# Data provided:
__________________________________________________

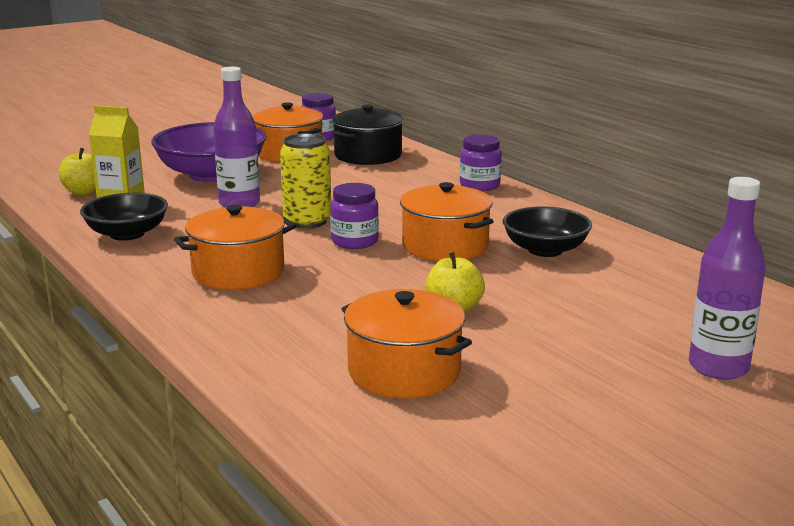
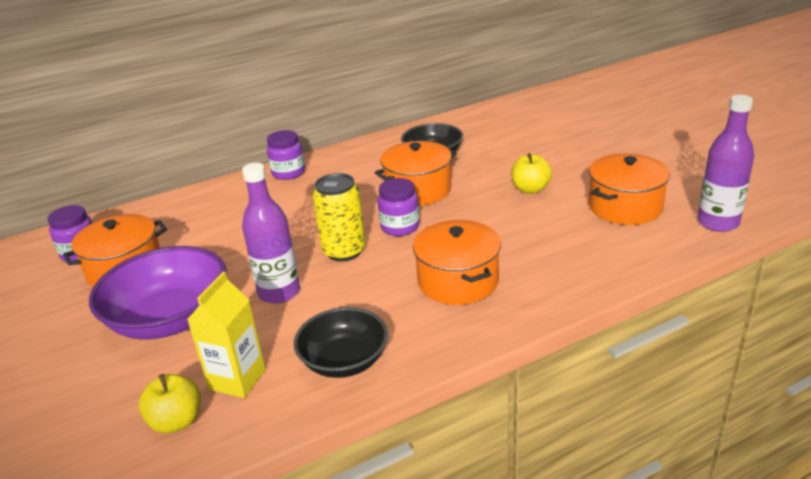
camera: 80 degrees left, 10 degrees up
(368, 155) = (169, 223): black pot -> none
(718, 367) = (600, 123): purple bottle -> purple bottle (717, 223)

__________________________________________________

# What to do:
Repeat only what runs from the line holding "(368, 155) = (169, 223): black pot -> none" to the end of the data, keeping every line exactly as written, first and last included.

# Written reply:
(368, 155) = (169, 223): black pot -> none
(718, 367) = (600, 123): purple bottle -> purple bottle (717, 223)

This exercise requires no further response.